About this exercise:
Would you please transcribe the records below from the line with "L201: 22uH (+9V, EN_N) -> none" through their final line, exactly and with no other lines?

BEGIN Exercise material

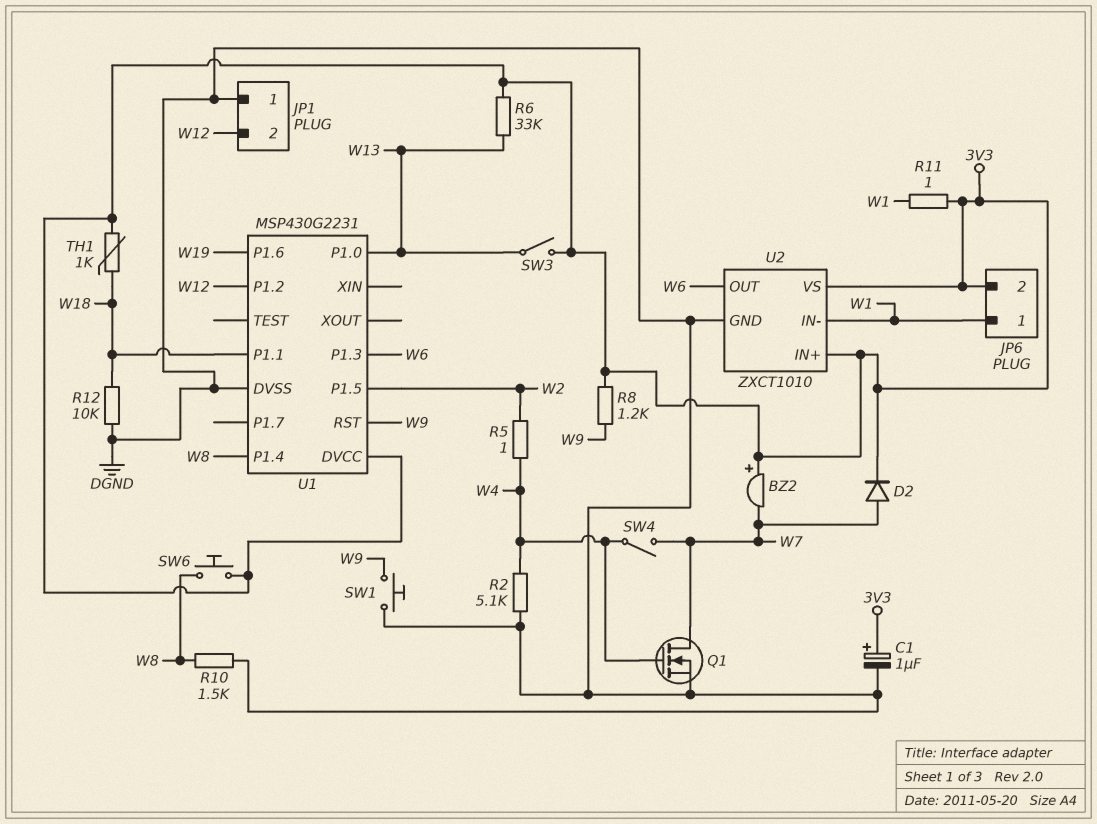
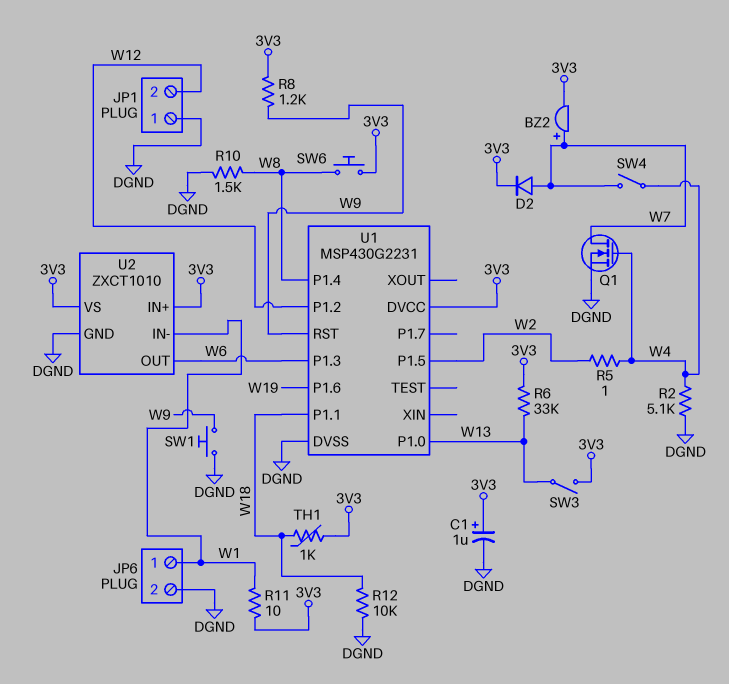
BZ2: buzzer (plus 3V3, minus W7) -> buzzer (plus W7, minus 3V3)
JP6 pin 2: 3V3 -> DGND
R11: 1 (3V3, W1) -> 10 (3V3, W1)

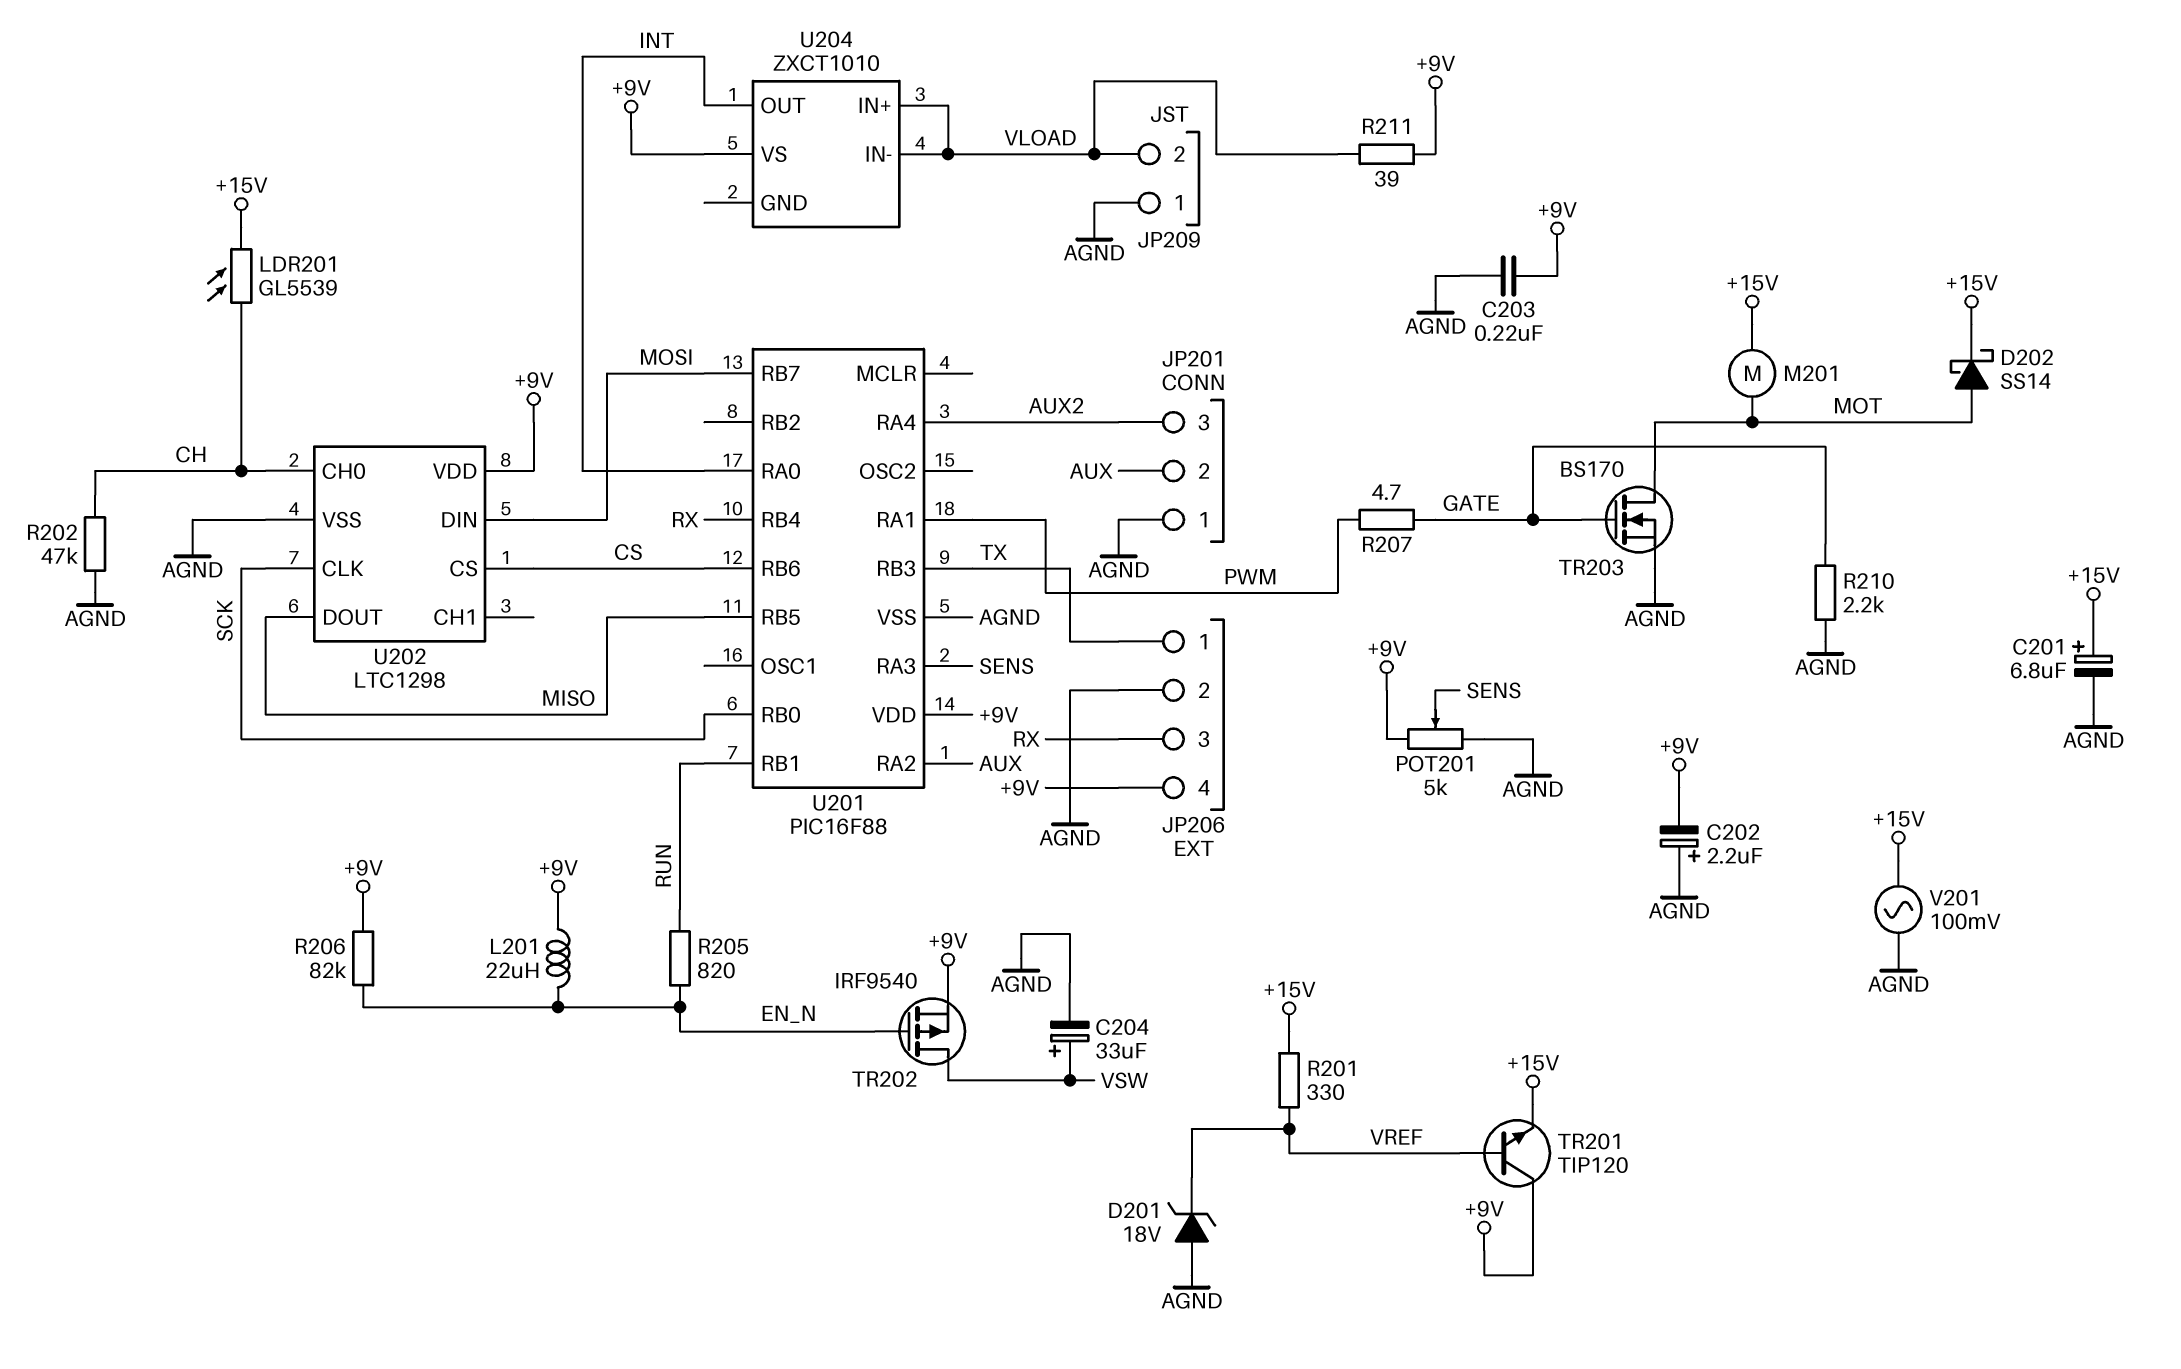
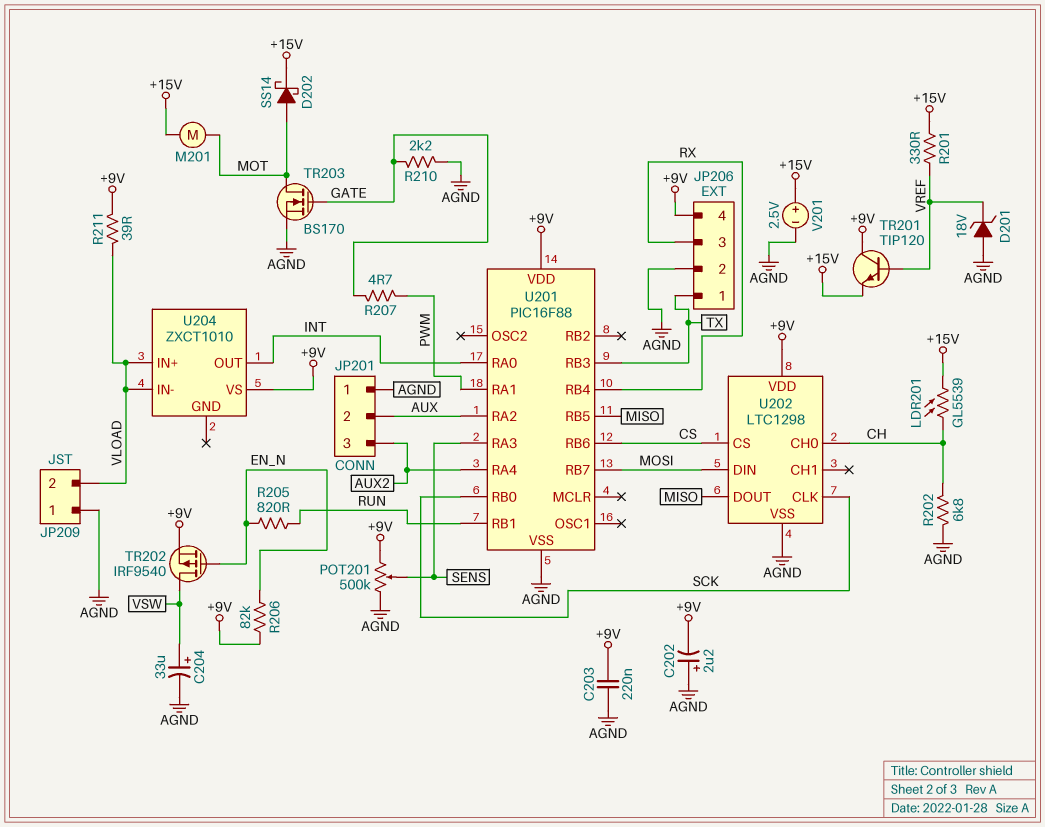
C201: 6.8uF (plus +15V, minus AGND) -> none
L201: 22uH (+9V, EN_N) -> none
POT201: 5k (+9V, AGND, wiper SENS) -> 500k (+9V, AGND, wiper SENS)
R202: 47k (AGND, CH) -> 6.8k (AGND, CH)
V201: AC 100mV (+15V, AGND) -> 2.5V (plus +15V, minus AGND)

END Exercise material

Task result:
L201: 22uH (+9V, EN_N) -> none
POT201: 5k (+9V, AGND, wiper SENS) -> 500k (+9V, AGND, wiper SENS)
R202: 47k (AGND, CH) -> 6.8k (AGND, CH)
V201: AC 100mV (+15V, AGND) -> 2.5V (plus +15V, minus AGND)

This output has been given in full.